• _Provided records_:

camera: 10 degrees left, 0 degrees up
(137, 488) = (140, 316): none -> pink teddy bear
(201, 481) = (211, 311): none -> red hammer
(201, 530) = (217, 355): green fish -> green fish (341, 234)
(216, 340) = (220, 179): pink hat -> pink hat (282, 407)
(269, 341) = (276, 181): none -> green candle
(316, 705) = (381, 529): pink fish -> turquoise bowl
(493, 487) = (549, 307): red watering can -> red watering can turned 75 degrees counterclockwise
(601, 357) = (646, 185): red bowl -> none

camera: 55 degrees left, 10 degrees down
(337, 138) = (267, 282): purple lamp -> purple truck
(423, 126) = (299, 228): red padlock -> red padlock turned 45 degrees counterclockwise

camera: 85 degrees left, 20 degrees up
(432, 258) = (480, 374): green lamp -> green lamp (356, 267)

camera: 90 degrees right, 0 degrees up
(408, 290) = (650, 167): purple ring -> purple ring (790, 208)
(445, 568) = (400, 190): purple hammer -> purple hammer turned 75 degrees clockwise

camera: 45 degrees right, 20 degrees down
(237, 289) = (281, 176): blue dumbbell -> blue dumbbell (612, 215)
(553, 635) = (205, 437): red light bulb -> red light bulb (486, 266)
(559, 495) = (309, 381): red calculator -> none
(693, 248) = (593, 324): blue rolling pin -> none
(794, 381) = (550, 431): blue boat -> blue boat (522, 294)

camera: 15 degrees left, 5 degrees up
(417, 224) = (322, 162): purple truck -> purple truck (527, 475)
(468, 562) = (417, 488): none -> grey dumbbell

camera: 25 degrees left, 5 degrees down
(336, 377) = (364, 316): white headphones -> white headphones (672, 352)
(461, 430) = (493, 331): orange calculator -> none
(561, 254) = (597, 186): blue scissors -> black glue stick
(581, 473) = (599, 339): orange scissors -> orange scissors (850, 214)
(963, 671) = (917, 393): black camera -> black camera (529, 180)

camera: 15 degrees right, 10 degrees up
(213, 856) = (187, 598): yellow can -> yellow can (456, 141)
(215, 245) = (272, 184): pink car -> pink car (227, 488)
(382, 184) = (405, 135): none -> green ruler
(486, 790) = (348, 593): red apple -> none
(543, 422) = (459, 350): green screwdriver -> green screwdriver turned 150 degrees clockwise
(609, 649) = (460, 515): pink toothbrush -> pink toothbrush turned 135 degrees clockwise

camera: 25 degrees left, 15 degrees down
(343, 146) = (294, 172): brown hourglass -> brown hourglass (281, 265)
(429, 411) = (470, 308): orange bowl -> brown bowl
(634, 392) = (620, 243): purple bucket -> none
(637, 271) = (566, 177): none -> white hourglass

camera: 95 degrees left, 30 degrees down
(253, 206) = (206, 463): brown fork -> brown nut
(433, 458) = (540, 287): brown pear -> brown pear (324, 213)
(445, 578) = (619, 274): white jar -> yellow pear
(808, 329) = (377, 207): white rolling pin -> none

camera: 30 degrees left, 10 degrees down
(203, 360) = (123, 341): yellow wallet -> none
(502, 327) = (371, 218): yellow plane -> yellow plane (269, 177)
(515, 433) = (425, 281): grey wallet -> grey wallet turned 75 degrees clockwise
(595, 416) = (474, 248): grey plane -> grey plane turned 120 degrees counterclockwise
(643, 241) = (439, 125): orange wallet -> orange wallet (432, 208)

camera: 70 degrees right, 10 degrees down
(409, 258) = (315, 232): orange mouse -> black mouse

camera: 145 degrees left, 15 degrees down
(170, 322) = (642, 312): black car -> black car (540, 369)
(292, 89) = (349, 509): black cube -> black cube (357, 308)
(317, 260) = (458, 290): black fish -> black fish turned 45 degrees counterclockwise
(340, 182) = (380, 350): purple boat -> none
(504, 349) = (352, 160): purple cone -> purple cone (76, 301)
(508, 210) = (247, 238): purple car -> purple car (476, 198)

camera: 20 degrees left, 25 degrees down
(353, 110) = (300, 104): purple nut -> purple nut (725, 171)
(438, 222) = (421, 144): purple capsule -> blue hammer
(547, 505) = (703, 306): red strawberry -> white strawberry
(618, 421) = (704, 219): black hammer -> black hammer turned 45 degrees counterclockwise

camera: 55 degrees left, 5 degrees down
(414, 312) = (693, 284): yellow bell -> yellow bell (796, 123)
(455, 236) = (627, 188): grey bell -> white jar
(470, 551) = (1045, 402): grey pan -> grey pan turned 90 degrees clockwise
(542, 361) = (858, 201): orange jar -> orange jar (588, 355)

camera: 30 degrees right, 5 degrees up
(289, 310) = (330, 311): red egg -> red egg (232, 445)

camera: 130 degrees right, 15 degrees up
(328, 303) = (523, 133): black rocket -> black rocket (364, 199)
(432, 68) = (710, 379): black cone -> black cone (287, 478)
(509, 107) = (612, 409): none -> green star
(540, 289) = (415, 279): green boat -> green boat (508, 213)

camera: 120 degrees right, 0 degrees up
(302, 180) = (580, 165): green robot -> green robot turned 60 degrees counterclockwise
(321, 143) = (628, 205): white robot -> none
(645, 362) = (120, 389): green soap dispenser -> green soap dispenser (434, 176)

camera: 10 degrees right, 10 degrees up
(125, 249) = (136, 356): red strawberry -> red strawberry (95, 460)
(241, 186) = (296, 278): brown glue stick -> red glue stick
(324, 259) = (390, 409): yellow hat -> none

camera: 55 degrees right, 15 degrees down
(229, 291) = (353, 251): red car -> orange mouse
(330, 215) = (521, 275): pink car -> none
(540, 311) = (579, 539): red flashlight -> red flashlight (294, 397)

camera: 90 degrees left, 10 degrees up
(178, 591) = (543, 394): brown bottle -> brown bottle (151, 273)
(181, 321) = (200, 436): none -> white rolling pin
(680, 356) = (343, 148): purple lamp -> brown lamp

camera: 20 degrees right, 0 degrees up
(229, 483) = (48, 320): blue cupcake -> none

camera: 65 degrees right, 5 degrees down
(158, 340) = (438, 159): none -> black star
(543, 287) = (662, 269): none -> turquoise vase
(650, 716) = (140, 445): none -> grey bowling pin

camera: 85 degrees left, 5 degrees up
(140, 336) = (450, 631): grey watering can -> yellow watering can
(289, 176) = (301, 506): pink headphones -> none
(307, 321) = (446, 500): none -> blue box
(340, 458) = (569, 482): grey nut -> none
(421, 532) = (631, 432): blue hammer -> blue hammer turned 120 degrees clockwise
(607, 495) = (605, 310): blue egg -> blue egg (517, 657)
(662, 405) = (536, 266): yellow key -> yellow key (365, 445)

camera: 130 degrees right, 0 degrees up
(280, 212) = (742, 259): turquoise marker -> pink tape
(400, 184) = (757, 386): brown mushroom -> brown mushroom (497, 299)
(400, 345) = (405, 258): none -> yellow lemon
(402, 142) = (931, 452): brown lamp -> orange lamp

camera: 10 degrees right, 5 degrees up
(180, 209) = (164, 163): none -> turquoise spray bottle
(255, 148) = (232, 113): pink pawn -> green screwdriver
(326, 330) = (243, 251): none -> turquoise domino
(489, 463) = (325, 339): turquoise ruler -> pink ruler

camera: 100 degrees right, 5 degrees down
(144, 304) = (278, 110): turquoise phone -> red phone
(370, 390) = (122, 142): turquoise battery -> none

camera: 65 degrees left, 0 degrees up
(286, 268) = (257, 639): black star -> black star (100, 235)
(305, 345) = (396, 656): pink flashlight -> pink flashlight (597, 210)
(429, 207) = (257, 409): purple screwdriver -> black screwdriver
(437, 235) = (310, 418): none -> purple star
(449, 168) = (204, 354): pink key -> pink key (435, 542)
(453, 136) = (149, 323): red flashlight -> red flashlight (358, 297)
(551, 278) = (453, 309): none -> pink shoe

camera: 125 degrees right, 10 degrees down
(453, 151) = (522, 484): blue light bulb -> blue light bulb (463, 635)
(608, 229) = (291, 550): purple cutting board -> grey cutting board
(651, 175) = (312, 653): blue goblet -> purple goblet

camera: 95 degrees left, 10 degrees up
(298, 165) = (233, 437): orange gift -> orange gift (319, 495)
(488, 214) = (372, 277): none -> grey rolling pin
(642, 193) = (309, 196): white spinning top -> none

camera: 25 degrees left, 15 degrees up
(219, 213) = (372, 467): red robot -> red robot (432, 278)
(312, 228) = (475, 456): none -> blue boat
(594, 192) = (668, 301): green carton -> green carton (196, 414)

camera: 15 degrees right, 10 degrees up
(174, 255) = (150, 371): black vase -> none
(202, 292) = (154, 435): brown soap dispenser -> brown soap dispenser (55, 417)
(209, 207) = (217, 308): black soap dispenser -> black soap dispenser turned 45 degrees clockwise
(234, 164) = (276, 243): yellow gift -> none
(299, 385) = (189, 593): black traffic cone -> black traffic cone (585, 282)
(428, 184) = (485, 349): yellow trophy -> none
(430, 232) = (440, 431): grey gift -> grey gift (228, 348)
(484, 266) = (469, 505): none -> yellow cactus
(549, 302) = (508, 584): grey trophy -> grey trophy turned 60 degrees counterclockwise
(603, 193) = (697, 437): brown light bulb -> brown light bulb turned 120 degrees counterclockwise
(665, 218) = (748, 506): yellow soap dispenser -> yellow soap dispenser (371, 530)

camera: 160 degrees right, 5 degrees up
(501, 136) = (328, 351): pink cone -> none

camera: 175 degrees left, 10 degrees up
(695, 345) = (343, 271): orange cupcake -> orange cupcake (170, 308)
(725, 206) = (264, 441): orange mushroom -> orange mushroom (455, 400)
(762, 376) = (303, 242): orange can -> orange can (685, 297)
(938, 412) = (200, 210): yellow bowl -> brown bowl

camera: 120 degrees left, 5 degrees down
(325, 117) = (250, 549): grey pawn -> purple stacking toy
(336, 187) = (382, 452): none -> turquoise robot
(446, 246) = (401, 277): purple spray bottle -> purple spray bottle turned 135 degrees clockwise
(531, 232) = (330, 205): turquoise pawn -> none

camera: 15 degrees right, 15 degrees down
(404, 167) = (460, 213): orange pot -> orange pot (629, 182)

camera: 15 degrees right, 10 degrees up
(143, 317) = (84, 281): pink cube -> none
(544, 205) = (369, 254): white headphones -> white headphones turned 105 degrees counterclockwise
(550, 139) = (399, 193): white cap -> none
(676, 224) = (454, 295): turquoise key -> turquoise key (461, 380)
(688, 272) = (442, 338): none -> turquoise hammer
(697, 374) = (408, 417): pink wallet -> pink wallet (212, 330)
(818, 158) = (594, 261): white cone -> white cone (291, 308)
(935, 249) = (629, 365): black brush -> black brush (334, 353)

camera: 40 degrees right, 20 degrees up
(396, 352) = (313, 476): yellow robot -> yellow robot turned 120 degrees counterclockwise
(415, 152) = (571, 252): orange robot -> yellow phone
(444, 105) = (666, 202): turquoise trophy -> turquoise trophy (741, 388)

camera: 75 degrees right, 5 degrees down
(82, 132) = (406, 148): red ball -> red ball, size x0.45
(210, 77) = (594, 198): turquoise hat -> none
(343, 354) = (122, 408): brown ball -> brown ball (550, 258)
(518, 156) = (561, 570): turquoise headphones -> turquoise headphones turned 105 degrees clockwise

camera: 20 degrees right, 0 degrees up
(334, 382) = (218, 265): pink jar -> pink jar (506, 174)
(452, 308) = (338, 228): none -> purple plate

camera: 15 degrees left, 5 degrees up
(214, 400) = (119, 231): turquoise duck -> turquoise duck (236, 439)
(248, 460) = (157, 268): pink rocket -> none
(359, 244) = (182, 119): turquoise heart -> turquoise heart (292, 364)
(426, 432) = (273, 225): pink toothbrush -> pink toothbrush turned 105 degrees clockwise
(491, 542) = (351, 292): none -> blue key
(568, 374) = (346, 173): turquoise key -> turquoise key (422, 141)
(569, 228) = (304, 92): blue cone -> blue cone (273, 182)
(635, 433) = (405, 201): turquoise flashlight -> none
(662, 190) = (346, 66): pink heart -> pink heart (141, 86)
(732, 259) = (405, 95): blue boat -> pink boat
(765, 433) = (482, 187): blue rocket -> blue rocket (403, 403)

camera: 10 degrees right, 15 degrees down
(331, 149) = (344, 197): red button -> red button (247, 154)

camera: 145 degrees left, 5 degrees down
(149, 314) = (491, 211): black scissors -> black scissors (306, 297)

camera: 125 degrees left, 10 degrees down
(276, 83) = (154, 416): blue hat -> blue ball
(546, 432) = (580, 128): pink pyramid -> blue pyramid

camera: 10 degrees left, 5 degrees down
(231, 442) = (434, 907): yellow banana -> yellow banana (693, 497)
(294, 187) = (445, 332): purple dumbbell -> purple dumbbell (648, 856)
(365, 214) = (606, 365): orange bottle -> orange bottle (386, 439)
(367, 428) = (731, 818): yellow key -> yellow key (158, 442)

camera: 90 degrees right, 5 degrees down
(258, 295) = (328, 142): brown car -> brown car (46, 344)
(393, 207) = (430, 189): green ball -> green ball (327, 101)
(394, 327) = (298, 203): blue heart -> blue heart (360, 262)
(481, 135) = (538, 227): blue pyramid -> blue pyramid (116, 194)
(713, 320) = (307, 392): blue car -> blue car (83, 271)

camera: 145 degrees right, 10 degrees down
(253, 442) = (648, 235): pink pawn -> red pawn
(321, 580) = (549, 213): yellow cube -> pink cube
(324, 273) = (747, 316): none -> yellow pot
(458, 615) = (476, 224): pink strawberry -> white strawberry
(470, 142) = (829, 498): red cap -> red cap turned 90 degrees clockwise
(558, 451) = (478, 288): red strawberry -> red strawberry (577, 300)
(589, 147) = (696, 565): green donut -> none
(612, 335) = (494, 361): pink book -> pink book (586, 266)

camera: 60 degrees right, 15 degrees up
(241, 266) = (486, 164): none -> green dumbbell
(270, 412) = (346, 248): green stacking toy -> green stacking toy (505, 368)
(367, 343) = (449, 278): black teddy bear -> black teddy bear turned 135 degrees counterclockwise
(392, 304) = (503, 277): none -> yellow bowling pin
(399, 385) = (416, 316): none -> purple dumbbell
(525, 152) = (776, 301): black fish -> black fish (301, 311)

• _Task to carry out_:
Word for word, restate the lines above from the line containing "(504, 349) = (352, 160): purple" through the line containing "(509, 107) = (612, 409): none -> green star", with both included and nothing else.

• _Answer to the exercise_:
(504, 349) = (352, 160): purple cone -> purple cone (76, 301)
(508, 210) = (247, 238): purple car -> purple car (476, 198)

camera: 20 degrees left, 25 degrees down
(353, 110) = (300, 104): purple nut -> purple nut (725, 171)
(438, 222) = (421, 144): purple capsule -> blue hammer
(547, 505) = (703, 306): red strawberry -> white strawberry
(618, 421) = (704, 219): black hammer -> black hammer turned 45 degrees counterclockwise

camera: 55 degrees left, 5 degrees down
(414, 312) = (693, 284): yellow bell -> yellow bell (796, 123)
(455, 236) = (627, 188): grey bell -> white jar
(470, 551) = (1045, 402): grey pan -> grey pan turned 90 degrees clockwise
(542, 361) = (858, 201): orange jar -> orange jar (588, 355)

camera: 30 degrees right, 5 degrees up
(289, 310) = (330, 311): red egg -> red egg (232, 445)

camera: 130 degrees right, 15 degrees up
(328, 303) = (523, 133): black rocket -> black rocket (364, 199)
(432, 68) = (710, 379): black cone -> black cone (287, 478)
(509, 107) = (612, 409): none -> green star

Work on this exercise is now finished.